→ Directions: Your answer is the lines below, exactly, from the one that contains "J6 pin 4: none -> GND" through the one that contains "R8: 1k (+5V, J6/1) -> none", both included.

→ The data:
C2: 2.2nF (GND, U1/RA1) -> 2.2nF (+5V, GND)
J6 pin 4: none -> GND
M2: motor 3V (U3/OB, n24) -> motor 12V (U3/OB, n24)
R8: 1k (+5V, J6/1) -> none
...
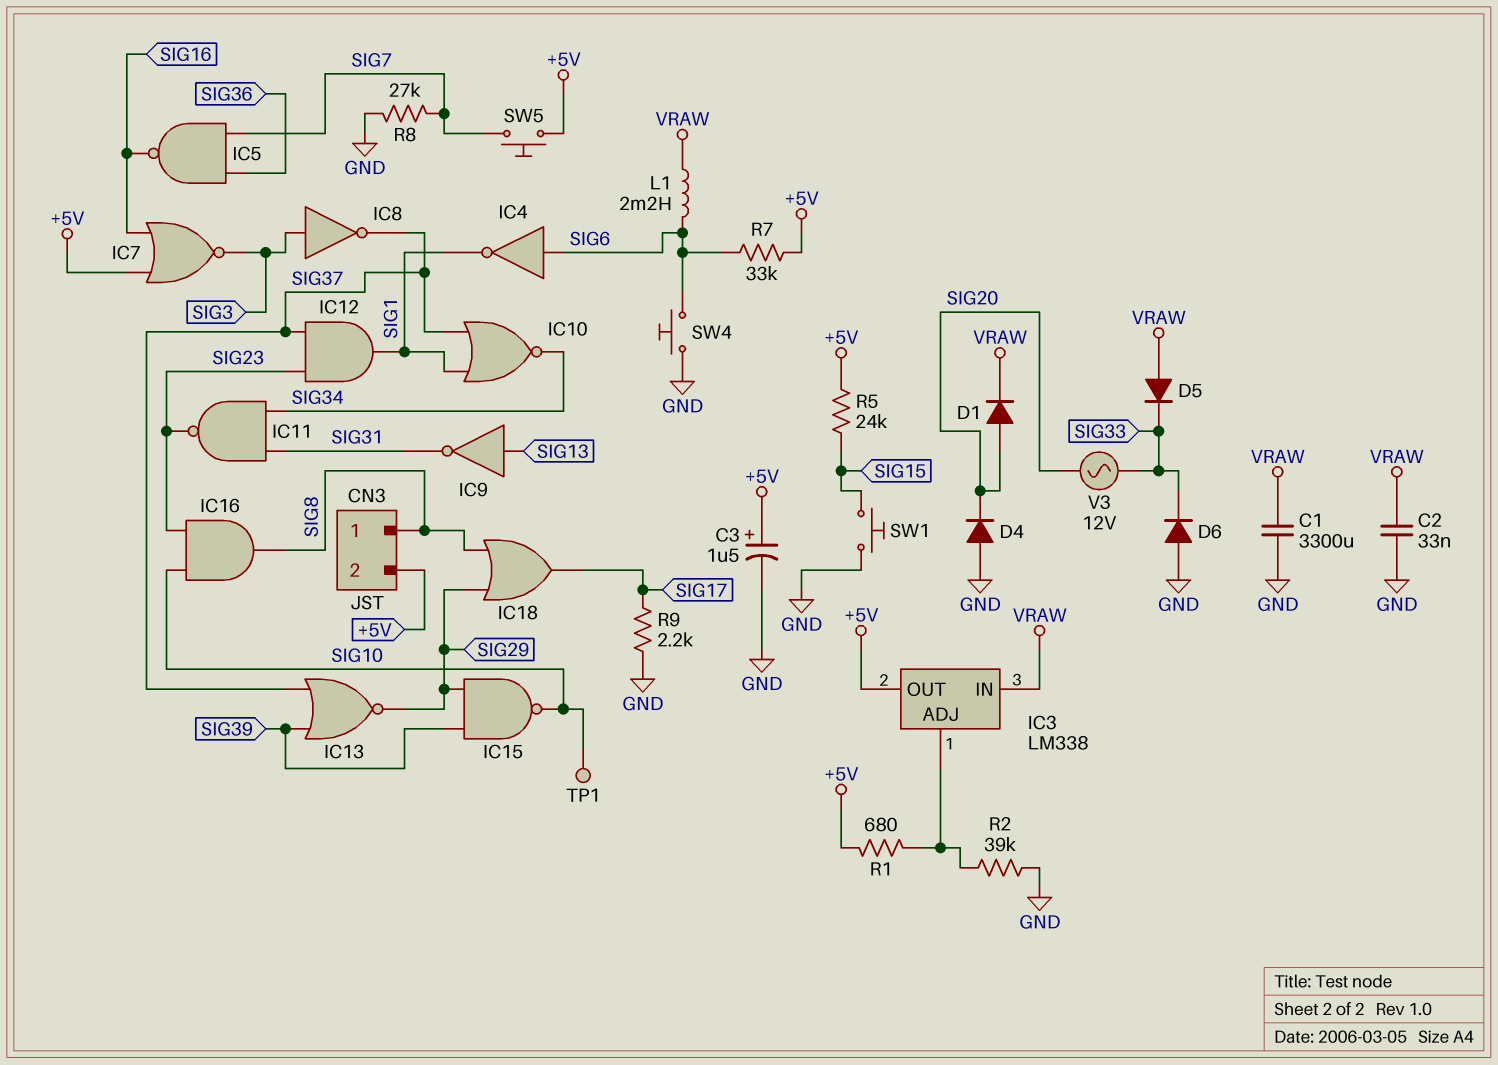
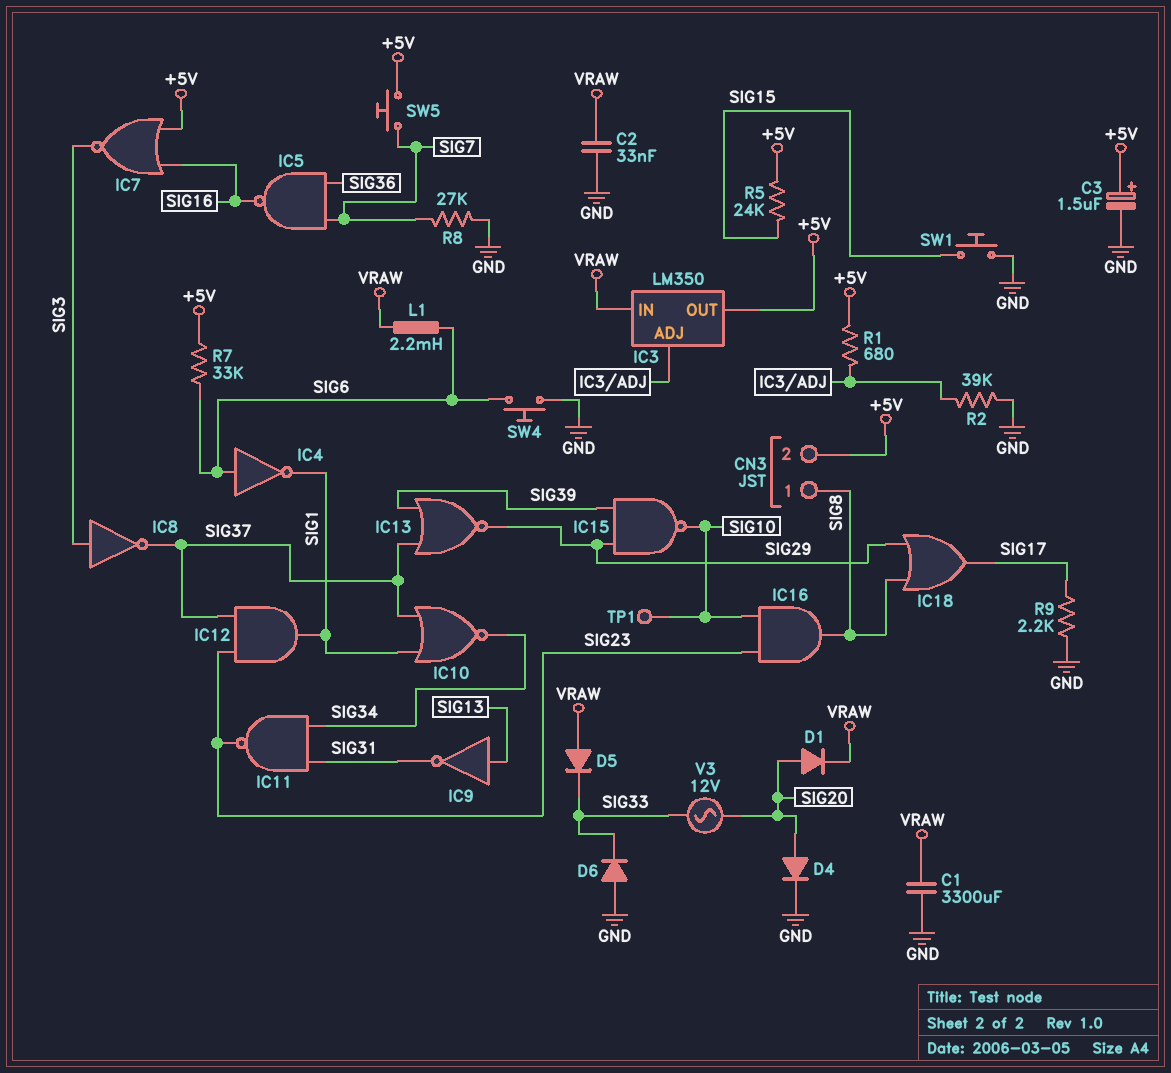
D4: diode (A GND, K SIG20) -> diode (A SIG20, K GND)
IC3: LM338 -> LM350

→ Solution for this problem:
J6 pin 4: none -> GND
M2: motor 3V (U3/OB, n24) -> motor 12V (U3/OB, n24)
R8: 1k (+5V, J6/1) -> none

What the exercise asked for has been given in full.